● **Exercise goal**
Reduce the material below to its lines containing "grey".
*** Dataset content ***
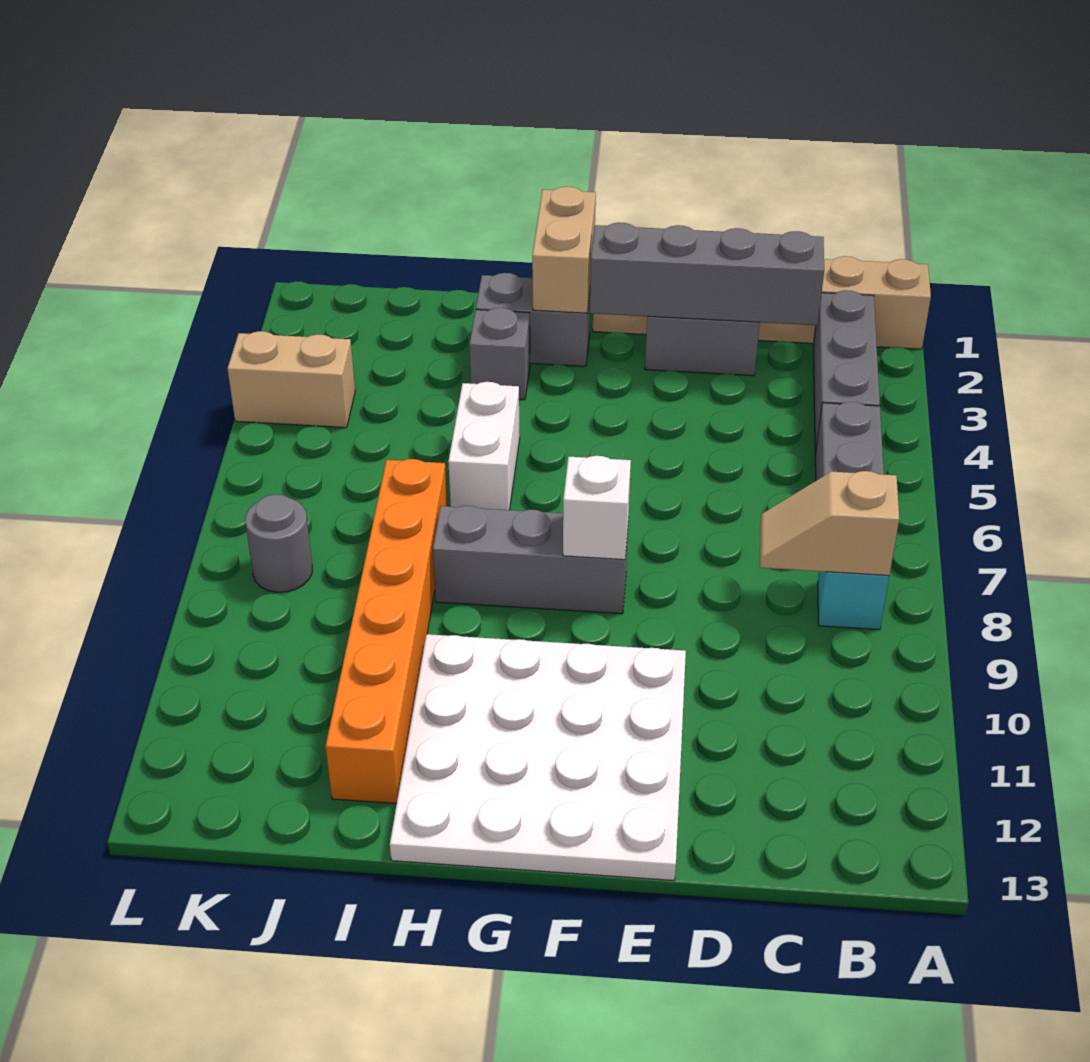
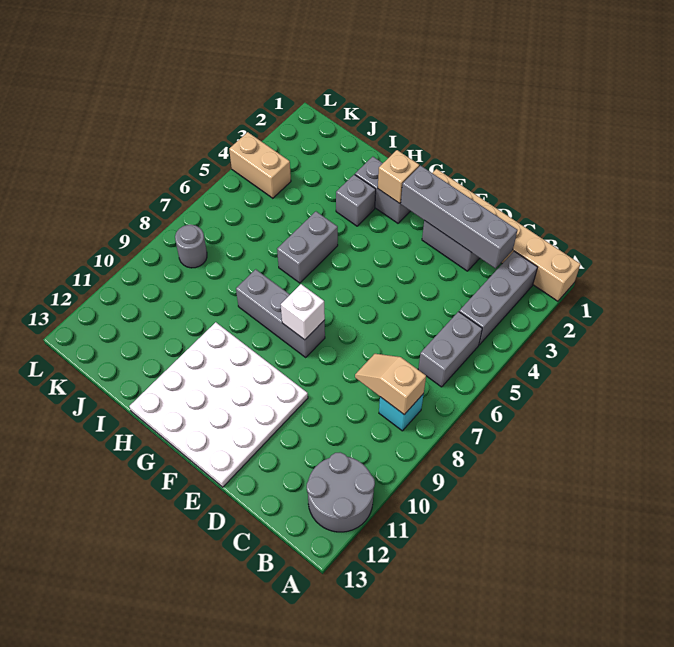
none -> grey round brick A11:B12 level 1
tan brick G1:G2 level 2 -> tan brick G2 level 2
white brick H5:H6 level 1 -> grey brick H5:H6 level 1
orange brick I7:I12 level 1 -> none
*** End of Dataset content ***
● **Solution for this task**
none -> grey round brick A11:B12 level 1
white brick H5:H6 level 1 -> grey brick H5:H6 level 1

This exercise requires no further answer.